[Available data]

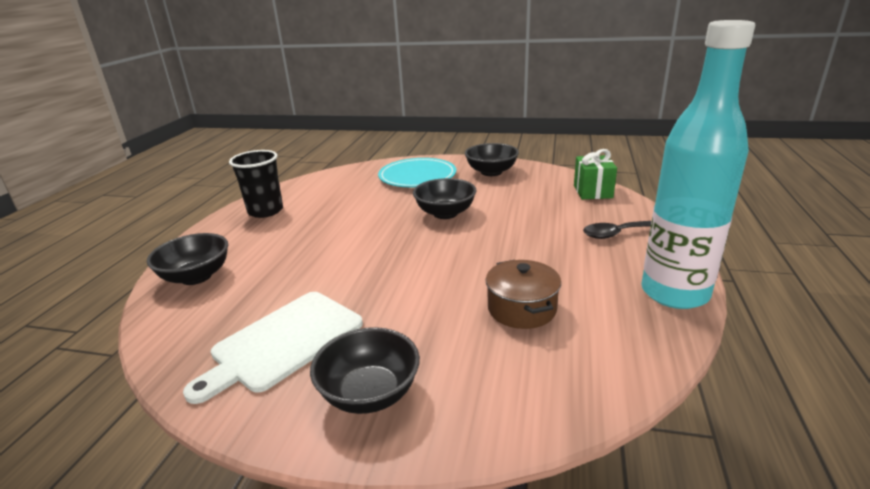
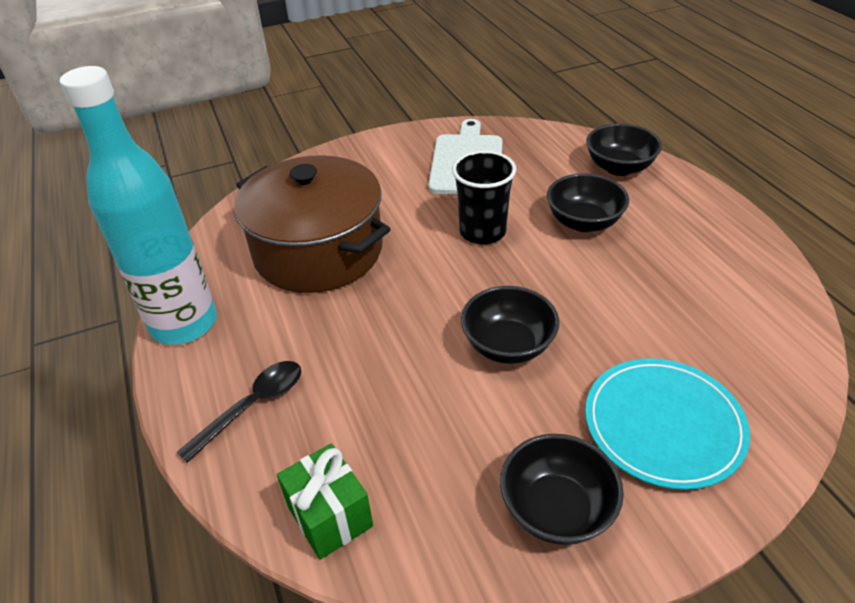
camera: 145 degrees right, 15 degrees up
(265, 211) = (724, 251): black cup -> black cup (482, 231)
(370, 393) = (375, 163): black bowl -> black bowl (583, 222)
(521, 309) = (318, 251): brown pot -> brown pot, size x2.04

[/Available data]

◆ Problem description ◆
One number only, please: the count of lines in the data that hold the word "black".

◆ Answer area ◆
2